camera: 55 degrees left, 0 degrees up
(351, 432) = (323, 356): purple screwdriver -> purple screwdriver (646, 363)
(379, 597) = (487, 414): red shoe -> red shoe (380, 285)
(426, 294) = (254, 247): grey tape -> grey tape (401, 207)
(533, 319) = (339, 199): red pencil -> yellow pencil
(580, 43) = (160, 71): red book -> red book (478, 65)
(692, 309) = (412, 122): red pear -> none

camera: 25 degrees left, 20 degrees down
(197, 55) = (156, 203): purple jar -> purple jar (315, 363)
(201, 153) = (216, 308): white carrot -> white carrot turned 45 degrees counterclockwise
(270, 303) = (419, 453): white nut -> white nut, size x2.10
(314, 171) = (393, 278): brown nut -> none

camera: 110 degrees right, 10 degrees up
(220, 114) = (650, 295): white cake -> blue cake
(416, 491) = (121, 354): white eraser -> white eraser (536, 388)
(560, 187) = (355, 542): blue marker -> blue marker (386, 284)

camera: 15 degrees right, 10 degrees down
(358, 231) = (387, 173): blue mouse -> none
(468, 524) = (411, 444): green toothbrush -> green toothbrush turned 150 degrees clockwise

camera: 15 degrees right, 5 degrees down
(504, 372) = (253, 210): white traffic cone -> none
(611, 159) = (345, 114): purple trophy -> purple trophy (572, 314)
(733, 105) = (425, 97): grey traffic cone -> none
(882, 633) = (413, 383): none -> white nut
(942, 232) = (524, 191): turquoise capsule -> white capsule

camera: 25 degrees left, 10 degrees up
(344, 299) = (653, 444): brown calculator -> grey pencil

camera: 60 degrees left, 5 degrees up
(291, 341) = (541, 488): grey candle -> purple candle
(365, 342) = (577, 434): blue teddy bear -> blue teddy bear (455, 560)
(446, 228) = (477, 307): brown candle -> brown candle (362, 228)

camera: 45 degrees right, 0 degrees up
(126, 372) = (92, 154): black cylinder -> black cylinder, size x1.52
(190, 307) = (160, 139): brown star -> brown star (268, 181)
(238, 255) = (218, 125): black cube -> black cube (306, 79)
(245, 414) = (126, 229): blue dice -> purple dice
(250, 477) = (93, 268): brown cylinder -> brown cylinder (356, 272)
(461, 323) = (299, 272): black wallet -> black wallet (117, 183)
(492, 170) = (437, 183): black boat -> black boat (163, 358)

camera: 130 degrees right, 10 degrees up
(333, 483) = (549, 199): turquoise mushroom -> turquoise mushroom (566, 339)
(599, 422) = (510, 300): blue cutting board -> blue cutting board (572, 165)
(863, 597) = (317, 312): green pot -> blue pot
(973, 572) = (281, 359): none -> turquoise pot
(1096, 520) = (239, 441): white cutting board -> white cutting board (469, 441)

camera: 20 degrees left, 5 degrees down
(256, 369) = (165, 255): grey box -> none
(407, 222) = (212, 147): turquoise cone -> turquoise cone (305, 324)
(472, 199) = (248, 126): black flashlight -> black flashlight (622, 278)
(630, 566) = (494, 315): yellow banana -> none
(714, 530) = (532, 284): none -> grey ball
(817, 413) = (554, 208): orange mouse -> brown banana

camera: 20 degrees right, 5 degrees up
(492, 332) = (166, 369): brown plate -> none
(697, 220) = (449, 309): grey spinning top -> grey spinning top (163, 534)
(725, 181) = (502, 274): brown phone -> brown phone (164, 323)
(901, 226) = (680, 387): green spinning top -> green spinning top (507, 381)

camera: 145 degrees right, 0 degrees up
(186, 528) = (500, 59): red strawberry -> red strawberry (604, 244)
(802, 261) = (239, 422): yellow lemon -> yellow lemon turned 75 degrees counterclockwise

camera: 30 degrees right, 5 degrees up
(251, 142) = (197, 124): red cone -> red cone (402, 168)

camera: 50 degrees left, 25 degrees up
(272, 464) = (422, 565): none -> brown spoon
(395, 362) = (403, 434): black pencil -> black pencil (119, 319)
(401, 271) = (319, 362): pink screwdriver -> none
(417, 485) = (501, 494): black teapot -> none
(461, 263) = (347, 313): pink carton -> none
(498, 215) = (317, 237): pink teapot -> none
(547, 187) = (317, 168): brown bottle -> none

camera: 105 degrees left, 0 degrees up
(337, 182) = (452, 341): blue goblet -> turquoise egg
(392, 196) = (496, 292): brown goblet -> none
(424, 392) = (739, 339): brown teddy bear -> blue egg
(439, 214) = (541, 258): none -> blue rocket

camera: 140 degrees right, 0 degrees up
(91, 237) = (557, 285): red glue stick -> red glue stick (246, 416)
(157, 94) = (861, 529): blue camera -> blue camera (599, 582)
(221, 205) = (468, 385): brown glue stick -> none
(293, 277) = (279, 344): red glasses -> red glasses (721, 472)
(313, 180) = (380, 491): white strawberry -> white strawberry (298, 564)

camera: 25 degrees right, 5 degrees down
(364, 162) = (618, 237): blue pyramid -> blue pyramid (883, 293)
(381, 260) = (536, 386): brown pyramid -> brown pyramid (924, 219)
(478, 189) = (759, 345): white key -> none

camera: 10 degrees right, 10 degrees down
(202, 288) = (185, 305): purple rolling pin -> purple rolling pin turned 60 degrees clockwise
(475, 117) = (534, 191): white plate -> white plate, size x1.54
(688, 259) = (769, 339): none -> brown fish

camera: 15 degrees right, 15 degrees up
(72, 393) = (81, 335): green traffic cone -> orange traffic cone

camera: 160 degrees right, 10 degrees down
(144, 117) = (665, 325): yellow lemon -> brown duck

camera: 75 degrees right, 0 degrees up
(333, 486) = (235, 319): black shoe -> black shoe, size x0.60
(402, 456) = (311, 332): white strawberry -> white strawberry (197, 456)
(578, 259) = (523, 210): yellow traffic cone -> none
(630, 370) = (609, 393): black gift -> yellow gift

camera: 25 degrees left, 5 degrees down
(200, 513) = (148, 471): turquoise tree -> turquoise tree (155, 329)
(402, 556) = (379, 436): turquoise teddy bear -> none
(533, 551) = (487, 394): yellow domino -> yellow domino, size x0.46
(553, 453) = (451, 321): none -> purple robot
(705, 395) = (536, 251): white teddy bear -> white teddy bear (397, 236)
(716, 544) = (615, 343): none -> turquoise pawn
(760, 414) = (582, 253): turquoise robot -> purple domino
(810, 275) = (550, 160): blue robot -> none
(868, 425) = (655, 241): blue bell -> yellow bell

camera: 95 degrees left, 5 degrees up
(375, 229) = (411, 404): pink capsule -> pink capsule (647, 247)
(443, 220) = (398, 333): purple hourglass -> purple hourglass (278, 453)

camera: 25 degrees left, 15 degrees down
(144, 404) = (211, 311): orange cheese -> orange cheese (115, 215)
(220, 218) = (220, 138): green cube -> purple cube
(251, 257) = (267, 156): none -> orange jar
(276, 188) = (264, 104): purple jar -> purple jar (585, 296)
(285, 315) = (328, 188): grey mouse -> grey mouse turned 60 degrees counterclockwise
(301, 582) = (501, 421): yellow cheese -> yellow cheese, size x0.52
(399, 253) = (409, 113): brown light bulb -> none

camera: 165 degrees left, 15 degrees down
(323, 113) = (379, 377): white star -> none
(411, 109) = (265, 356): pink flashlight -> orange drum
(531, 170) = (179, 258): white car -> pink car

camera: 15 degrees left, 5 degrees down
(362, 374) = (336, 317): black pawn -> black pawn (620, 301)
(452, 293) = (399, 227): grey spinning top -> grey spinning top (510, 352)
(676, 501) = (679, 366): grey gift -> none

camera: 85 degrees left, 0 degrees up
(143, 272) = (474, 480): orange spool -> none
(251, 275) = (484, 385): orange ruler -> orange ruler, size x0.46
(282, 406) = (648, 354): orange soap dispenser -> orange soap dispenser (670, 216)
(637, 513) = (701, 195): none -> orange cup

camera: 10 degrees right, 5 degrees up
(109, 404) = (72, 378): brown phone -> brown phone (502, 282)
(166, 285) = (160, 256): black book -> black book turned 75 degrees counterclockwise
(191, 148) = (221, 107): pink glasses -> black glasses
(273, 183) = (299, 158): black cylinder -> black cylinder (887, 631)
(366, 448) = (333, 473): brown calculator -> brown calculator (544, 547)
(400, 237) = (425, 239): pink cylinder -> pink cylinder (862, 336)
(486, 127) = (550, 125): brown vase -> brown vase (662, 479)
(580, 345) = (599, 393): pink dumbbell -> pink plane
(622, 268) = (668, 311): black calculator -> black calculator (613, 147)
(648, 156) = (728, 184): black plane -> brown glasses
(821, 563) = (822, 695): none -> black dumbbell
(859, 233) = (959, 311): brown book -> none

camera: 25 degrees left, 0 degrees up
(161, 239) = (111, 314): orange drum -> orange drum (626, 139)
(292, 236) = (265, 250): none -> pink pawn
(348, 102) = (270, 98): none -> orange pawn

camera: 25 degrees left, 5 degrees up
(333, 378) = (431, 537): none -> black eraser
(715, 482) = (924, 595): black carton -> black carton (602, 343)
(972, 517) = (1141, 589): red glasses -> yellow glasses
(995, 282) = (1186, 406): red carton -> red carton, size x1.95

════════════════

## What to do
Wherever the string "cone" occurs in the entries, copy that whole line.

## Solution for this problem
(504, 372) = (253, 210): white traffic cone -> none
(733, 105) = (425, 97): grey traffic cone -> none
(407, 222) = (212, 147): turquoise cone -> turquoise cone (305, 324)
(251, 142) = (197, 124): red cone -> red cone (402, 168)
(72, 393) = (81, 335): green traffic cone -> orange traffic cone
(578, 259) = (523, 210): yellow traffic cone -> none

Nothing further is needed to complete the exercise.